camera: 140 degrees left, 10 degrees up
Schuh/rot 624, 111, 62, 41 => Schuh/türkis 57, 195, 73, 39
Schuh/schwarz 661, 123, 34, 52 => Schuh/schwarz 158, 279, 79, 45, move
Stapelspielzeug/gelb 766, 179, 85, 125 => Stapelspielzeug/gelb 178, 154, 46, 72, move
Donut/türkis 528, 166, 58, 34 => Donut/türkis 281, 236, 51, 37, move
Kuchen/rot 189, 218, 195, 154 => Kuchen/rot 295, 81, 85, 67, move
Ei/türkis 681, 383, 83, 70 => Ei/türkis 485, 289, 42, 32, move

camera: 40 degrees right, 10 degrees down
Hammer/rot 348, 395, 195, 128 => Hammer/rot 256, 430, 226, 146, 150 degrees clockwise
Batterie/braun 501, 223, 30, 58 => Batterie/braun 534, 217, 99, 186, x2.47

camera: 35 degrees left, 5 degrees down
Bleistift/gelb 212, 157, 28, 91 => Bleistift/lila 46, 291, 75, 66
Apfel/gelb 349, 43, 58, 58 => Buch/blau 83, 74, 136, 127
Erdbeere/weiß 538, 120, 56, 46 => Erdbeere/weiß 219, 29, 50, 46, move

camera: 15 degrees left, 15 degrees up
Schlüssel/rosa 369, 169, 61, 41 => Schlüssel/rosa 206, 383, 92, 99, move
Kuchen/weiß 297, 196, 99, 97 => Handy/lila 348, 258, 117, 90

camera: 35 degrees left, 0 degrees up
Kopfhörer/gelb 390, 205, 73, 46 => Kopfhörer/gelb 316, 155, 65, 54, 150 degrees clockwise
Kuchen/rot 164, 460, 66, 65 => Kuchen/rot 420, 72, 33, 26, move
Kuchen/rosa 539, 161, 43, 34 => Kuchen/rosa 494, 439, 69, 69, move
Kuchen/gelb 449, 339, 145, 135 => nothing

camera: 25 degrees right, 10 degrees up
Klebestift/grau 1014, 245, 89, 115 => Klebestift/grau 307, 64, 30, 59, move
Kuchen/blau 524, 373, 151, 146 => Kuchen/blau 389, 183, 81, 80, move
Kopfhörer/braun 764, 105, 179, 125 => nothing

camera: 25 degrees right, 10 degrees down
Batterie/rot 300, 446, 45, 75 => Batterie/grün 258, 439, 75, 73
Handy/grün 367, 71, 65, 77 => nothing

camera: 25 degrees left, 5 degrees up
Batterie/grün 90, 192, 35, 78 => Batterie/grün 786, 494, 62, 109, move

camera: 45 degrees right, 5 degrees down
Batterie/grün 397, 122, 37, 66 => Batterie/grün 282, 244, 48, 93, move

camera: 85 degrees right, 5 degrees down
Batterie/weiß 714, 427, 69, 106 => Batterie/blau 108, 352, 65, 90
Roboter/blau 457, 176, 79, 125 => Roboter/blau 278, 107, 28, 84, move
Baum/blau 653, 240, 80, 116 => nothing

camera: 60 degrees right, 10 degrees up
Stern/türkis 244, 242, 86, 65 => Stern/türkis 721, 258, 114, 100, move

· · · · ·

WORK ITEM => From the records given above, copy all lines containing "Schuh".

WORKED SOLUTION =>
Schuh/rot 624, 111, 62, 41 => Schuh/türkis 57, 195, 73, 39
Schuh/schwarz 661, 123, 34, 52 => Schuh/schwarz 158, 279, 79, 45, move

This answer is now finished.